What the task requires: Line by line, output everything from the one that contains "pink mushroom: 10 -> 9" through the end of the material below, exactly as written and with no pictures.

BEGIN

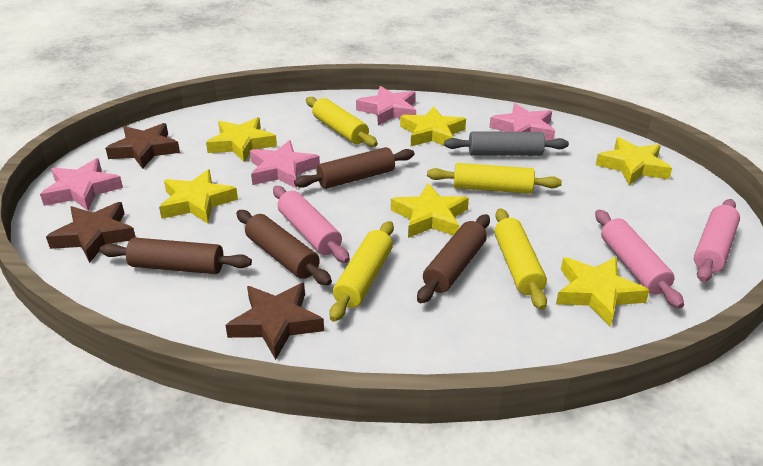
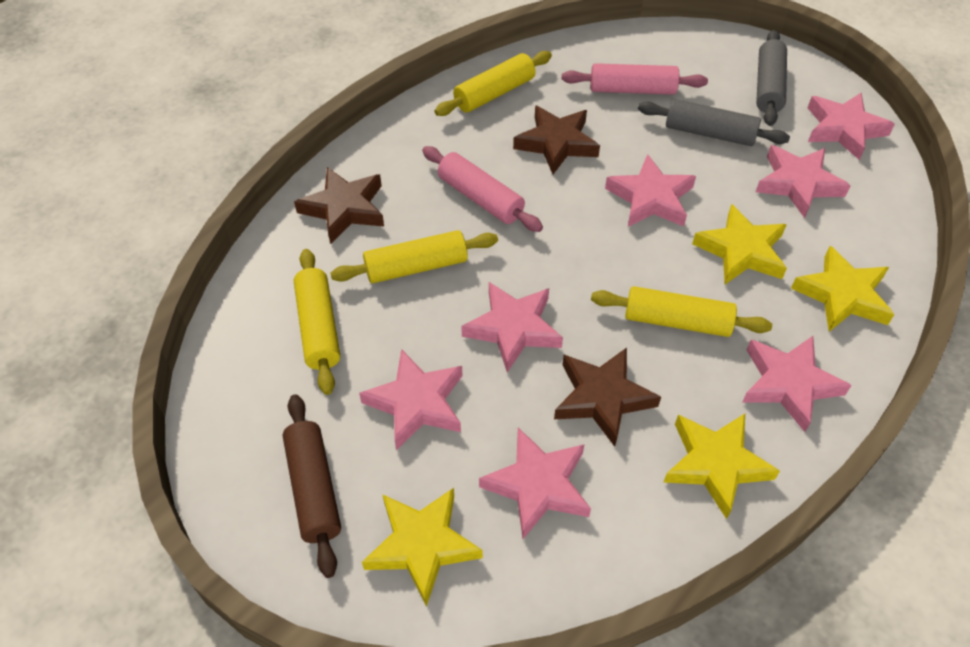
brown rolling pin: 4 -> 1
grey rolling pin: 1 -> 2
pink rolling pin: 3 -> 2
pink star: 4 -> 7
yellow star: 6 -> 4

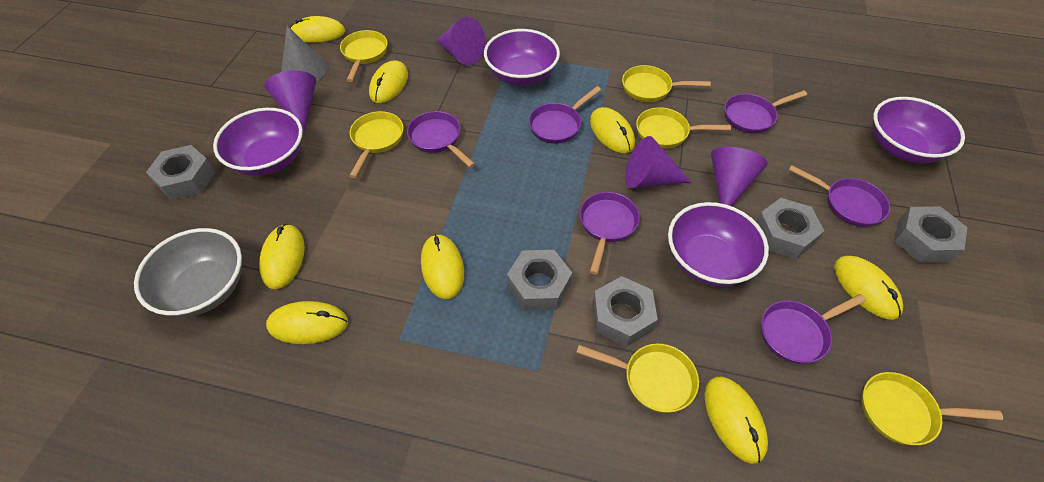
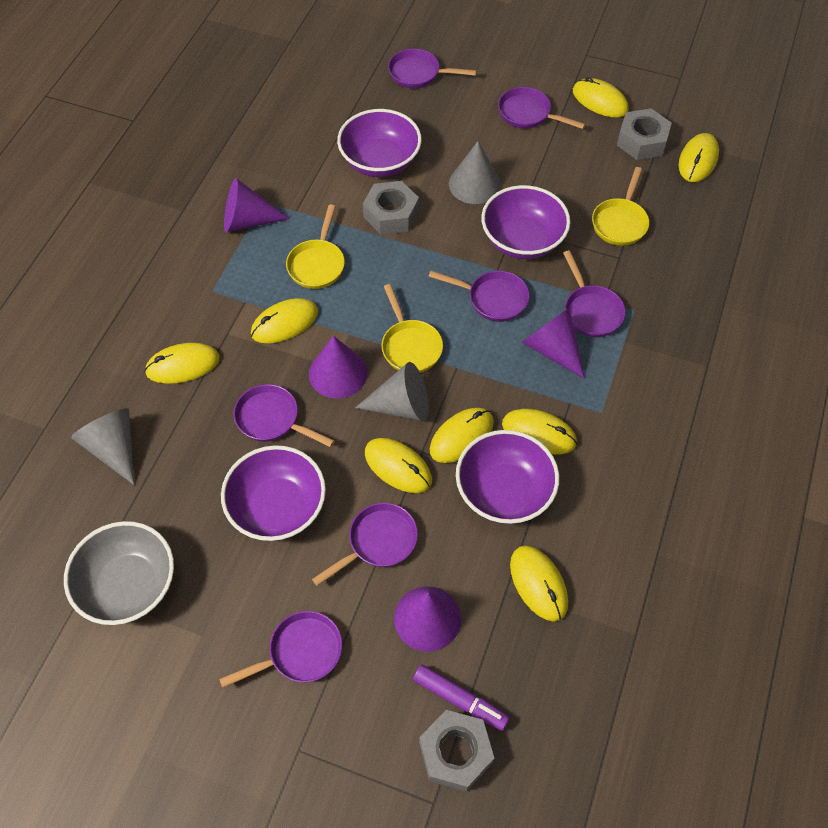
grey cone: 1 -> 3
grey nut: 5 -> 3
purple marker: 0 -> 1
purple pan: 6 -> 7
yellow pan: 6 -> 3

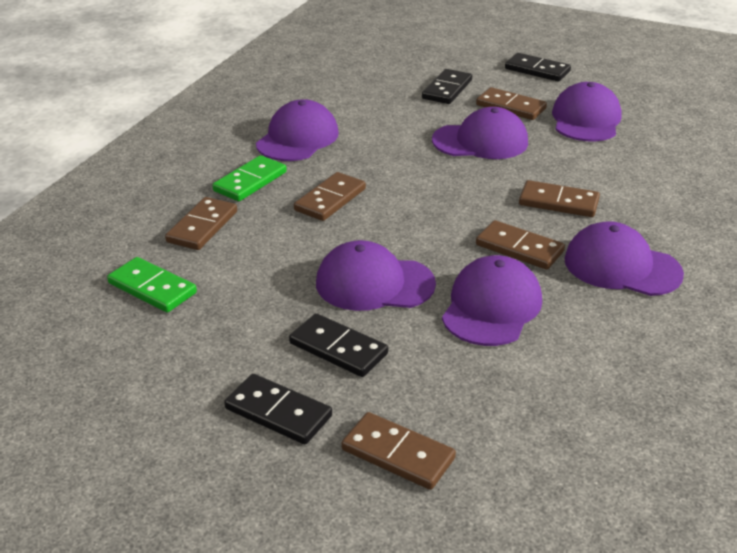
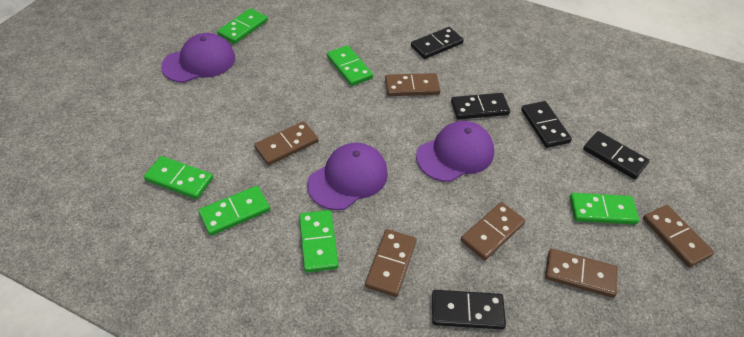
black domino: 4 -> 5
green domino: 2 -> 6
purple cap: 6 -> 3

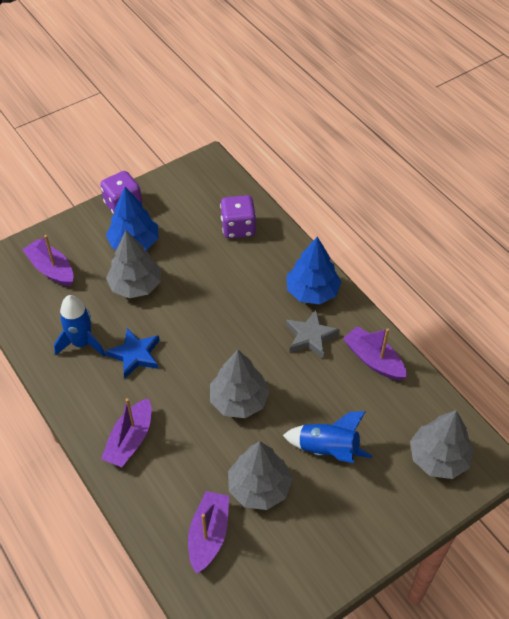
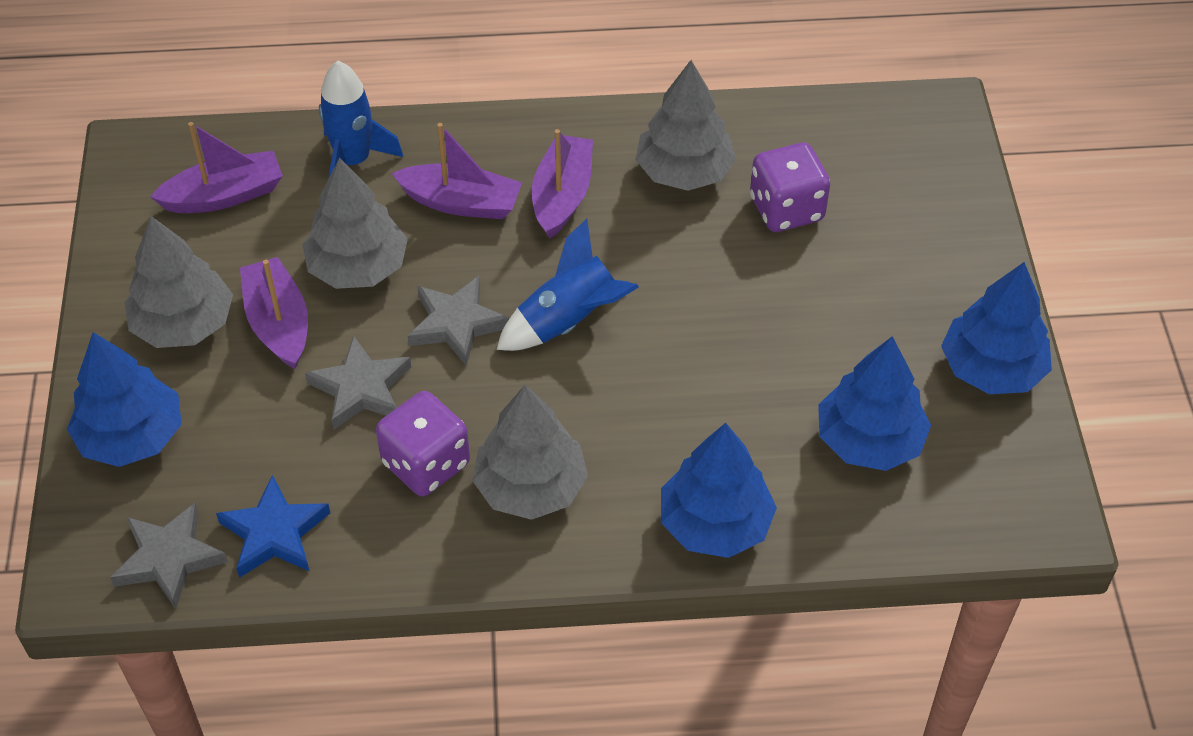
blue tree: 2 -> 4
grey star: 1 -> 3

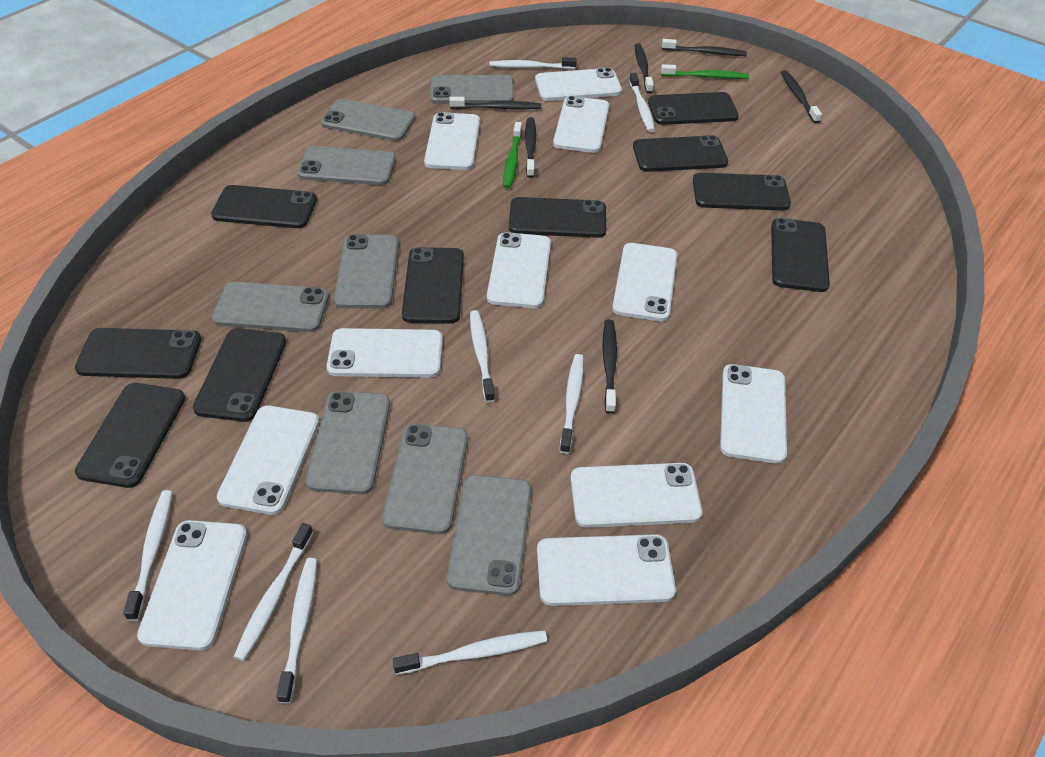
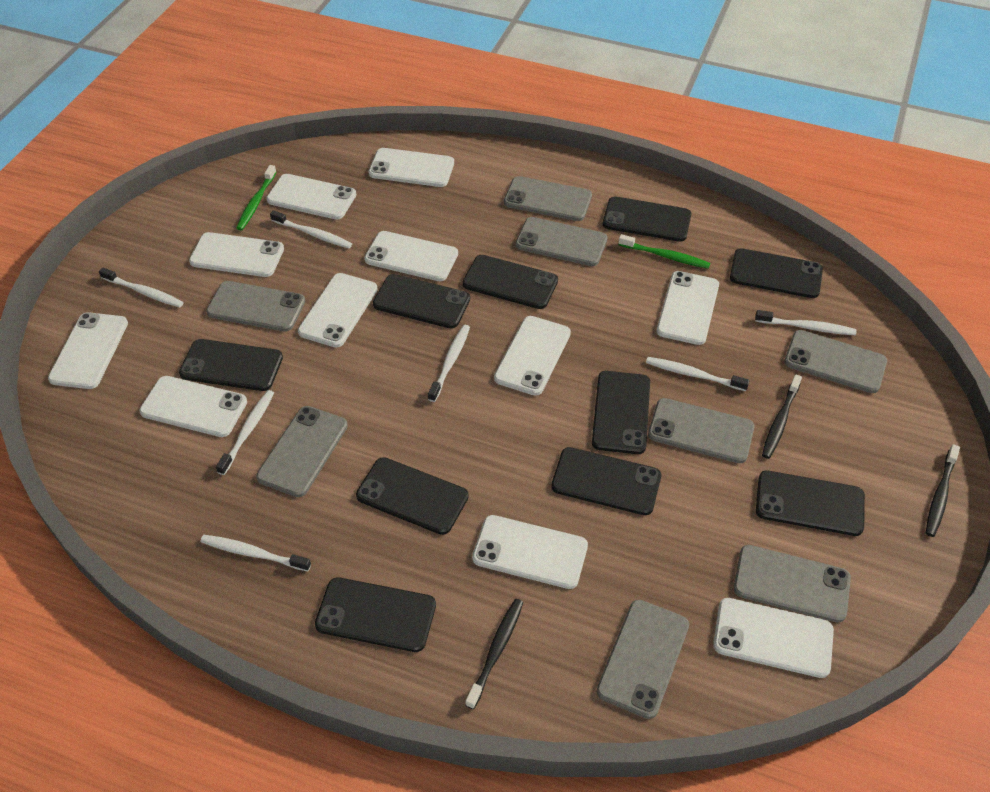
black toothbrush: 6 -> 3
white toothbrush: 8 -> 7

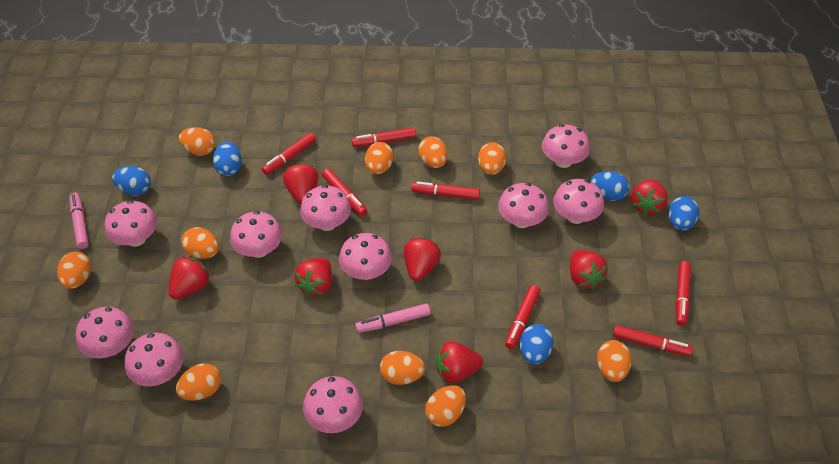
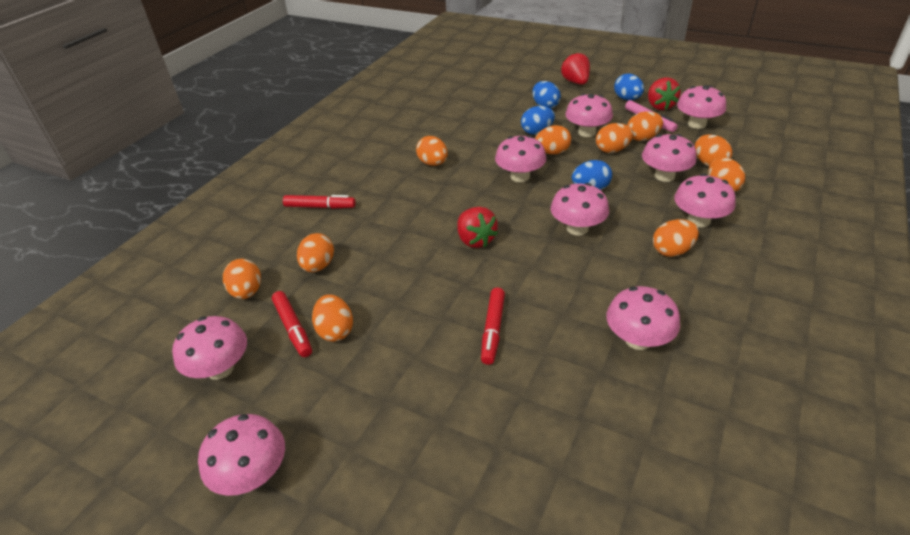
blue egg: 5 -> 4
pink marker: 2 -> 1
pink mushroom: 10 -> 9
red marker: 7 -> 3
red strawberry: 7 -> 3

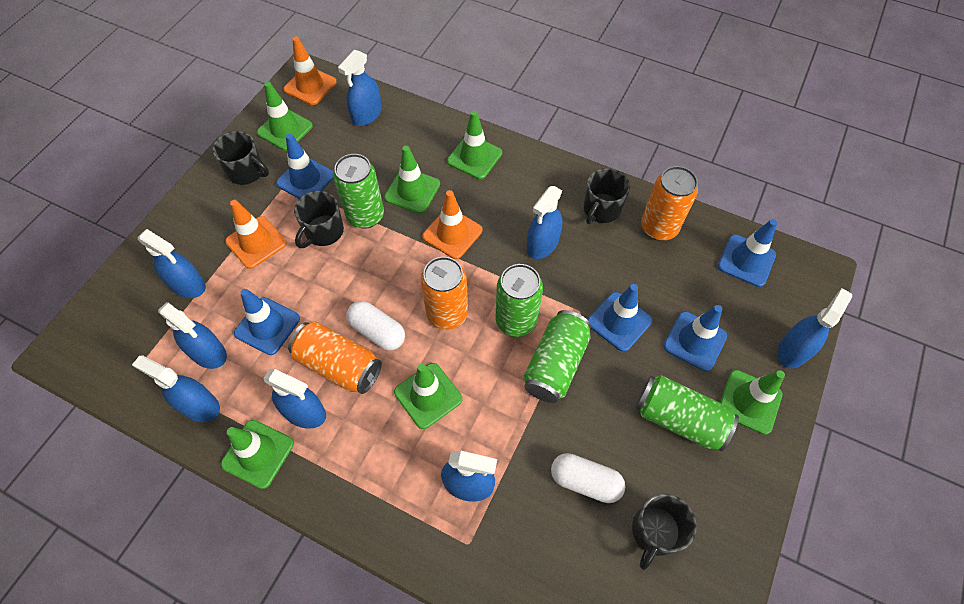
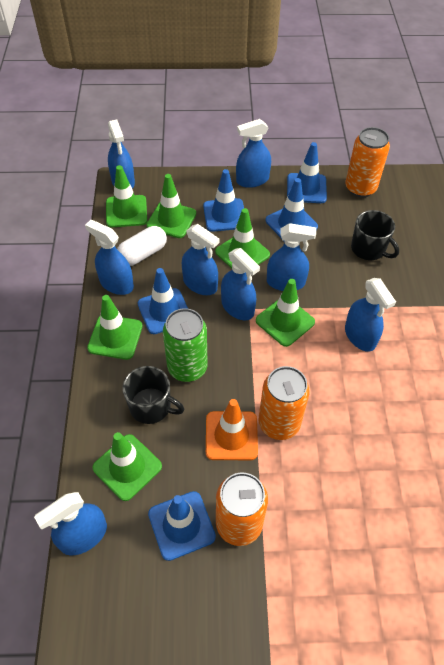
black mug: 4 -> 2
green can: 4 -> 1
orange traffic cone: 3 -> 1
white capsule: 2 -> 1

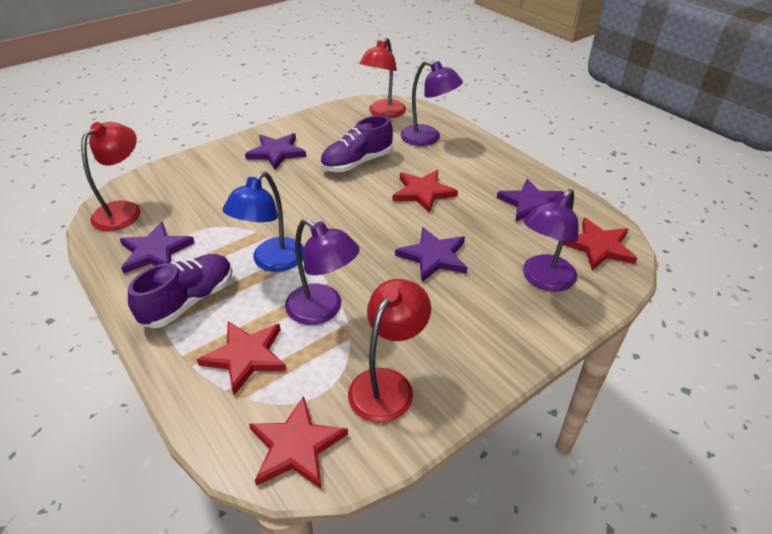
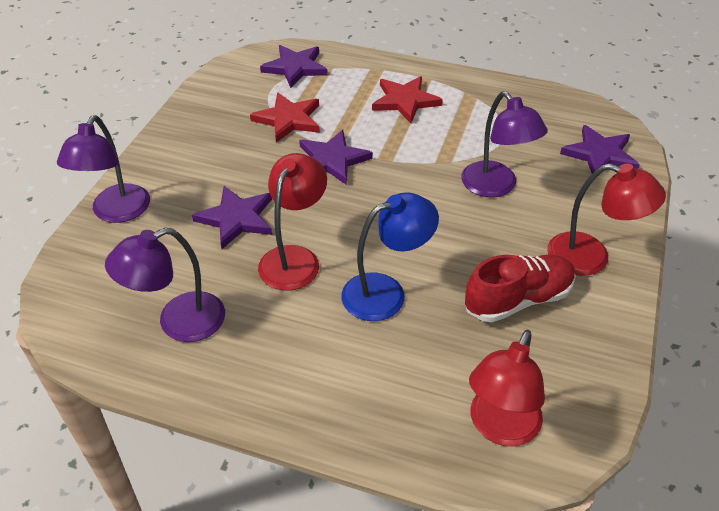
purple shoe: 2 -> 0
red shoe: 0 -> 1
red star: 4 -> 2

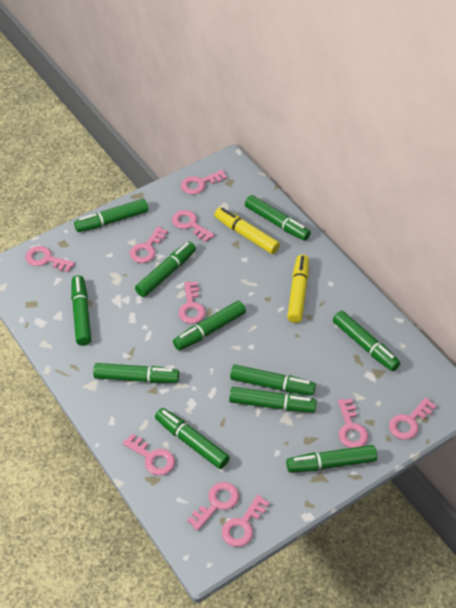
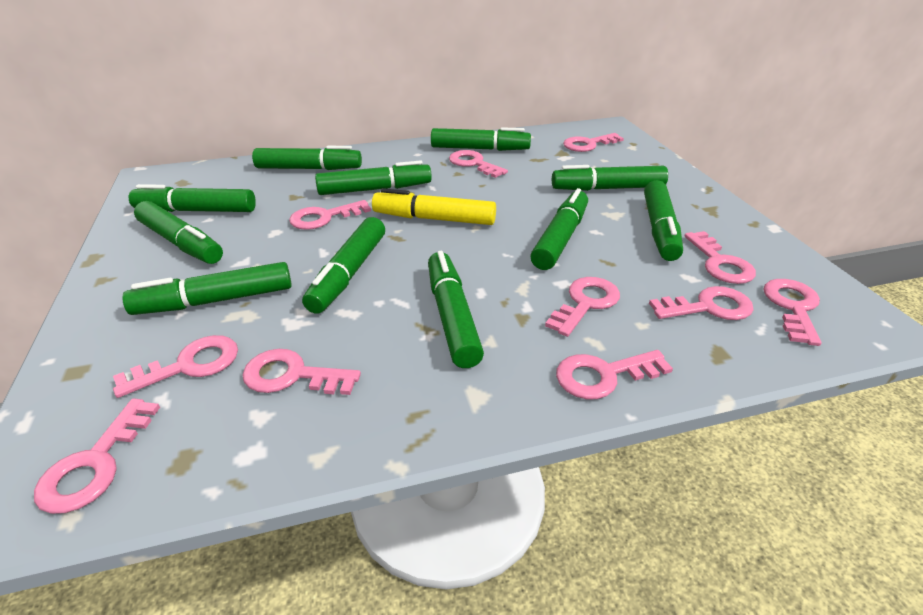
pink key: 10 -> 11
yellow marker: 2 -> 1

END

Output:
pink mushroom: 10 -> 9
red marker: 7 -> 3
red strawberry: 7 -> 3

black mug: 4 -> 2
green can: 4 -> 1
orange traffic cone: 3 -> 1
white capsule: 2 -> 1

purple shoe: 2 -> 0
red shoe: 0 -> 1
red star: 4 -> 2

pink key: 10 -> 11
yellow marker: 2 -> 1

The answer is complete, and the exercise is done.